» Provided data
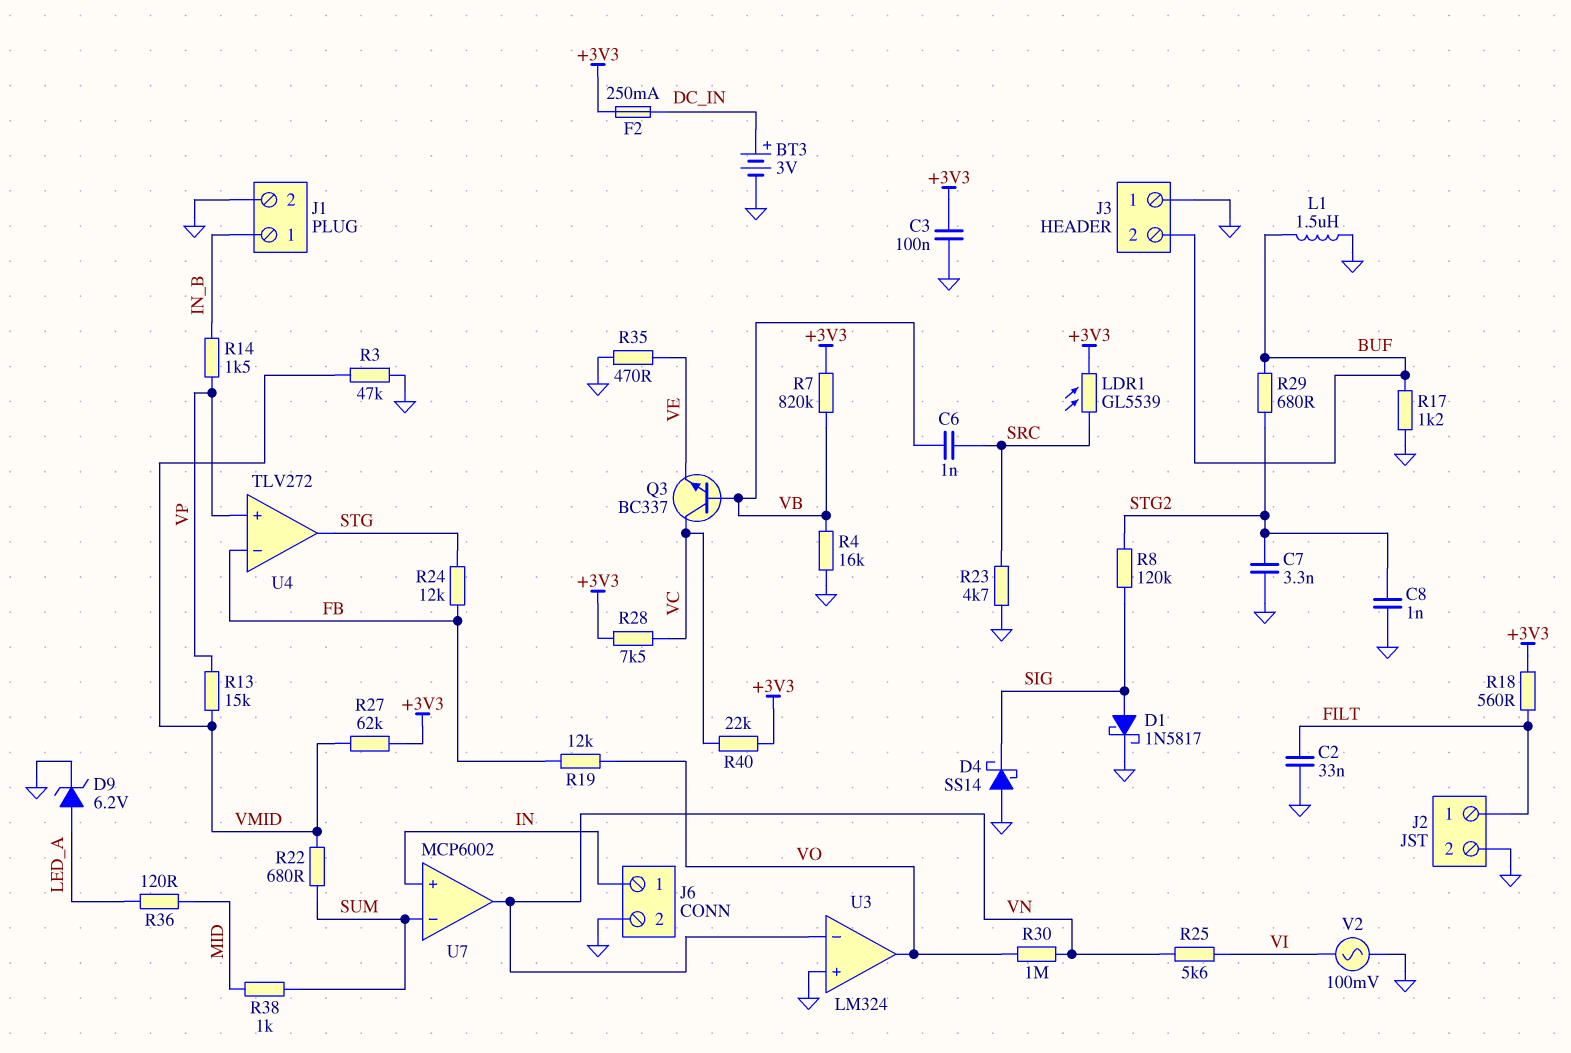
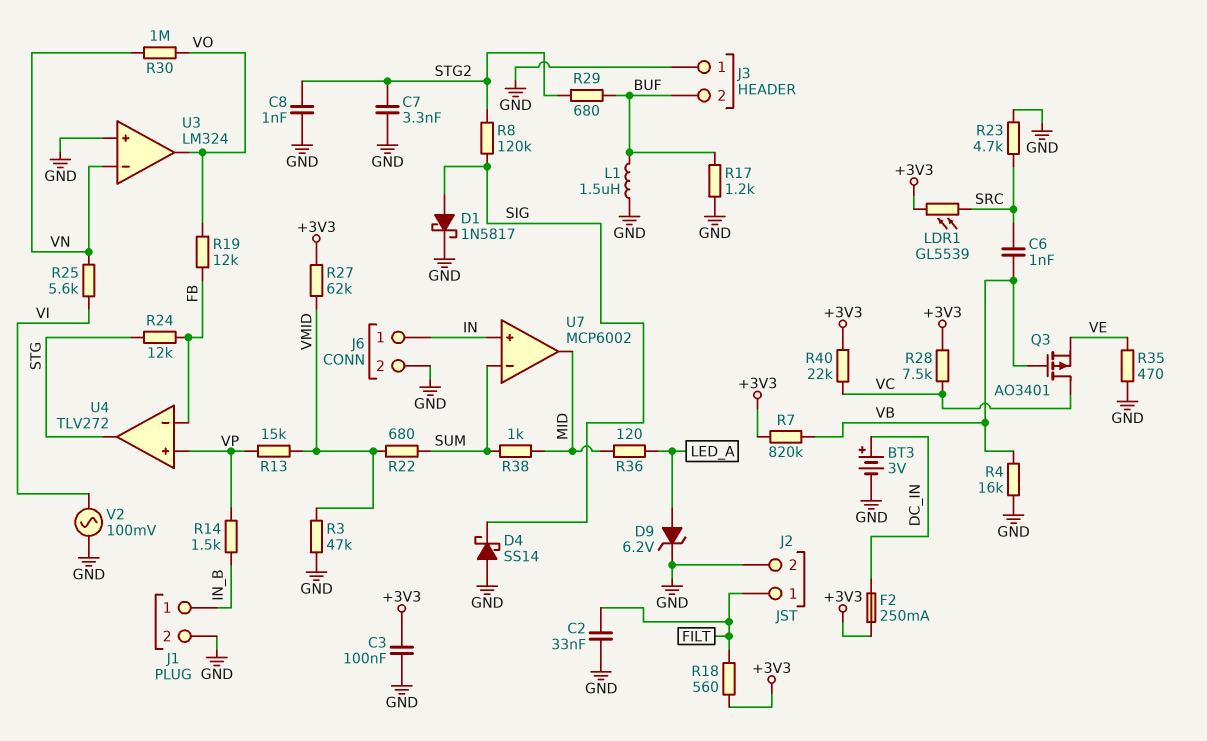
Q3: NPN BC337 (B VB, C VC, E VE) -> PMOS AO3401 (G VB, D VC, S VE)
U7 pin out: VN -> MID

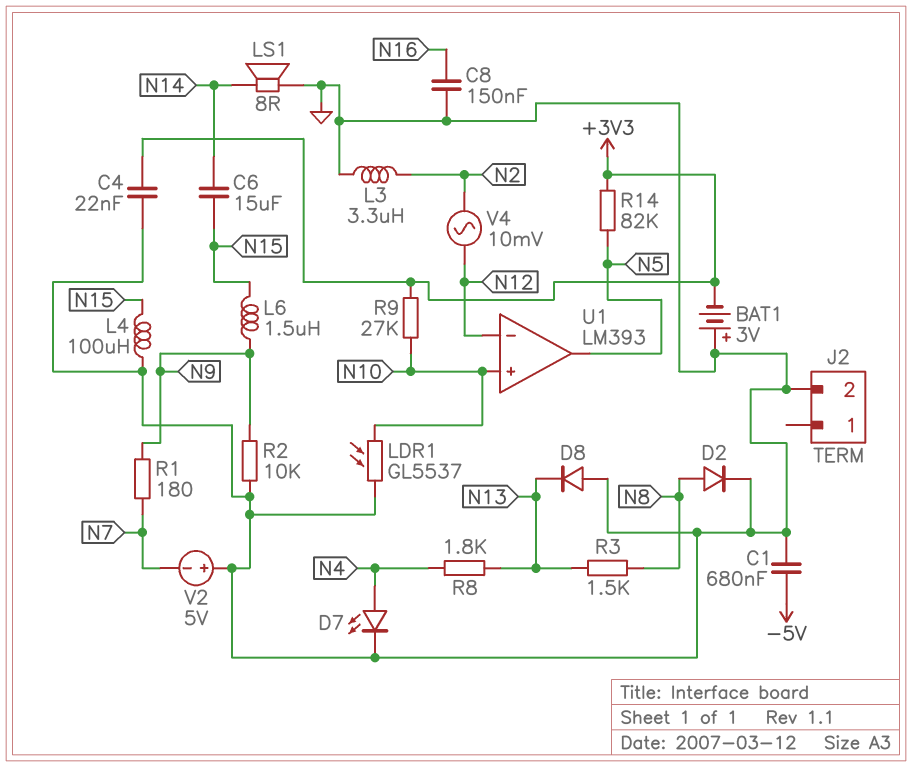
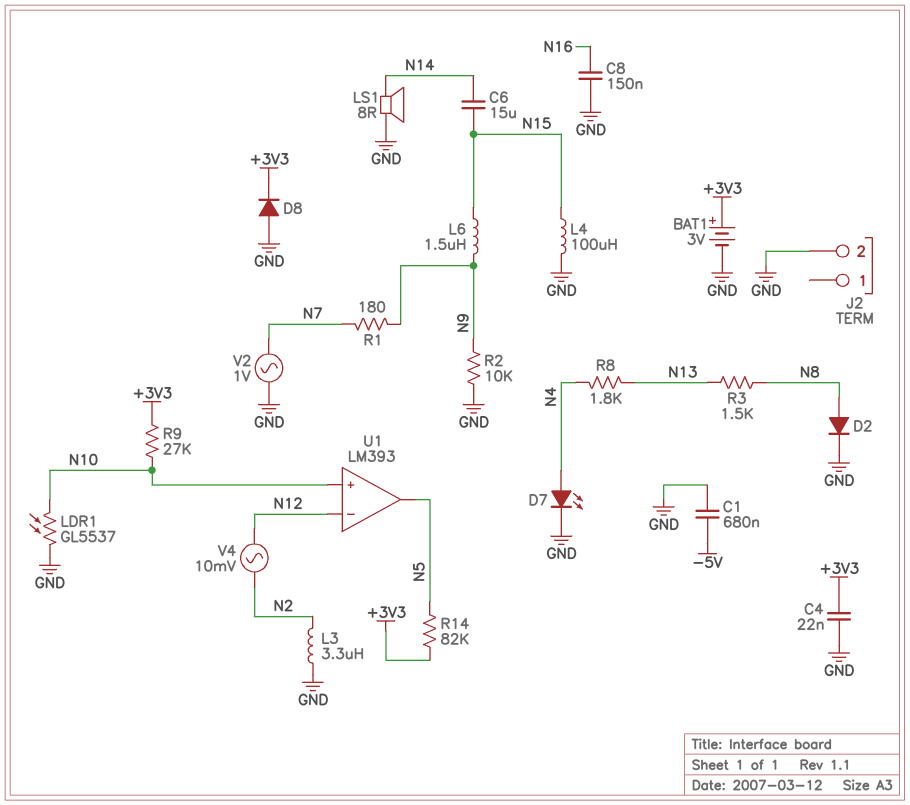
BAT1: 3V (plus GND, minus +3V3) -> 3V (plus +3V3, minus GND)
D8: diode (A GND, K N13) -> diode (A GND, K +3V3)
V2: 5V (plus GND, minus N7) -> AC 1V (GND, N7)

* * *

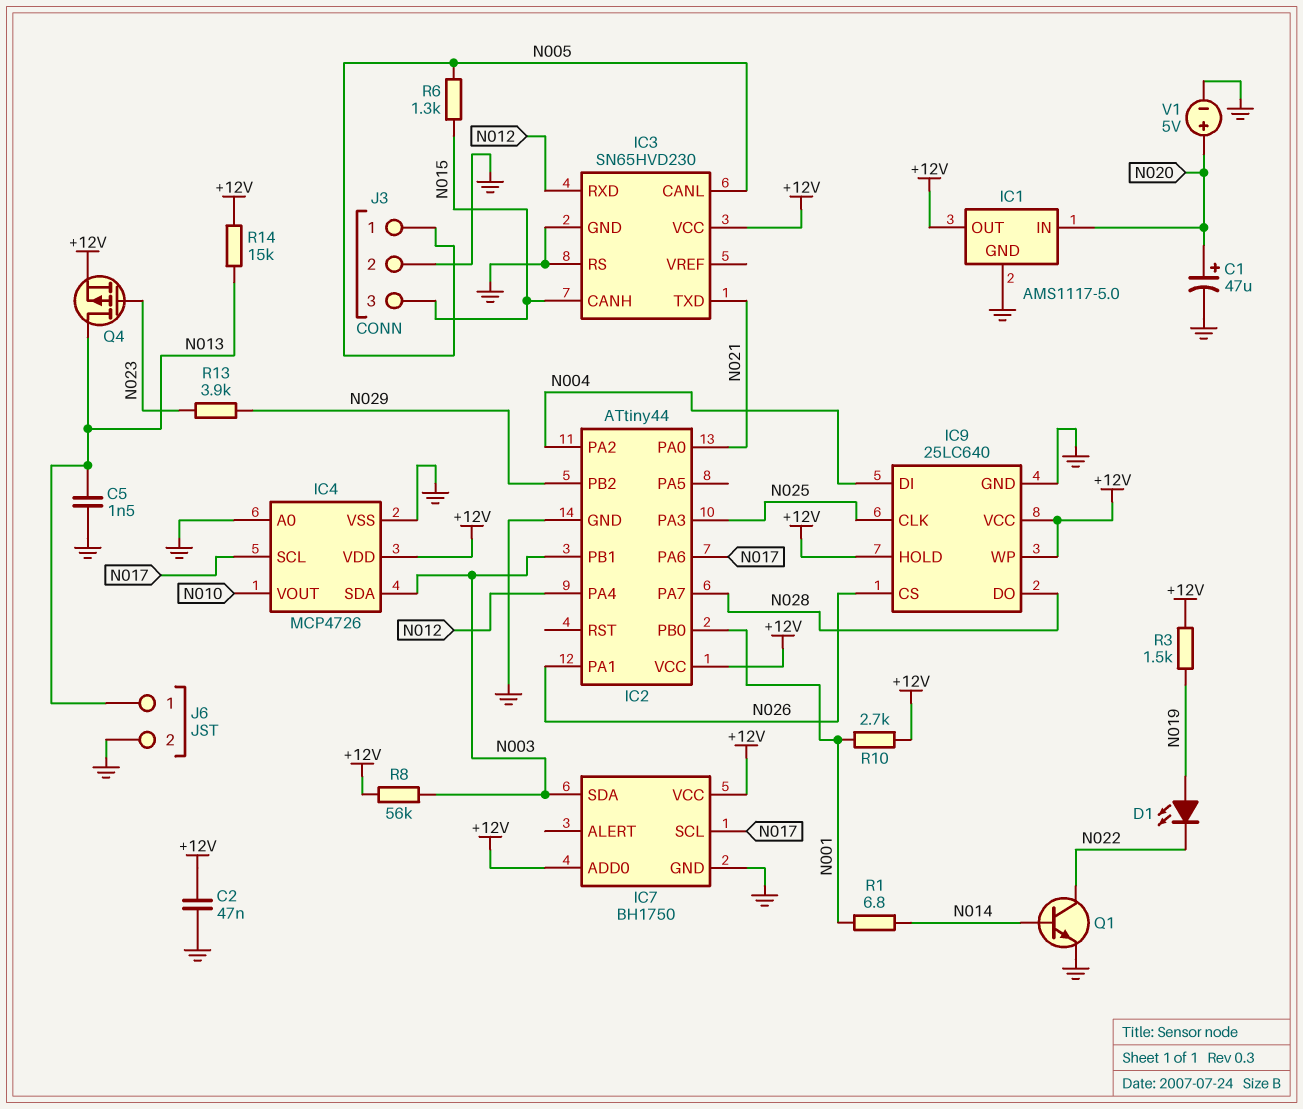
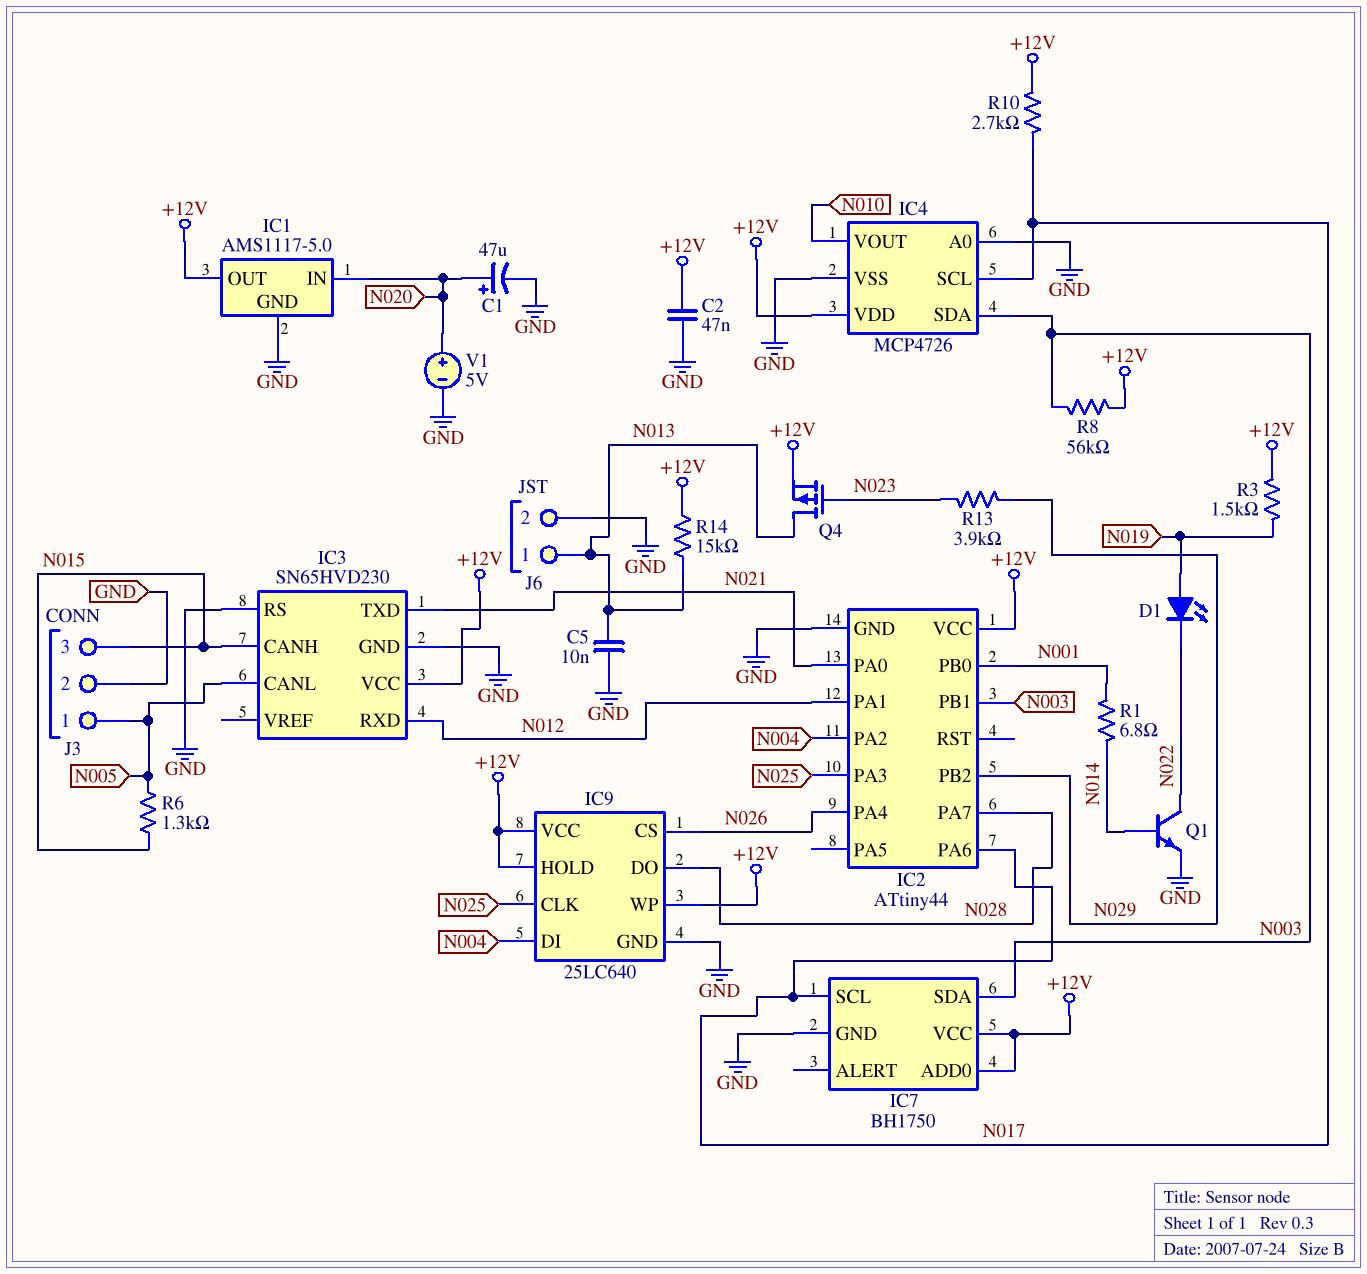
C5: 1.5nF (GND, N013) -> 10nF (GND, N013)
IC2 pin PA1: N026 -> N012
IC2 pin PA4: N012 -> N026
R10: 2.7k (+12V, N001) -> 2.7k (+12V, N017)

» Work required
Each line of the data that includes "plus" counts once; say how many there are, giving nothing but the number.

» Written solution
2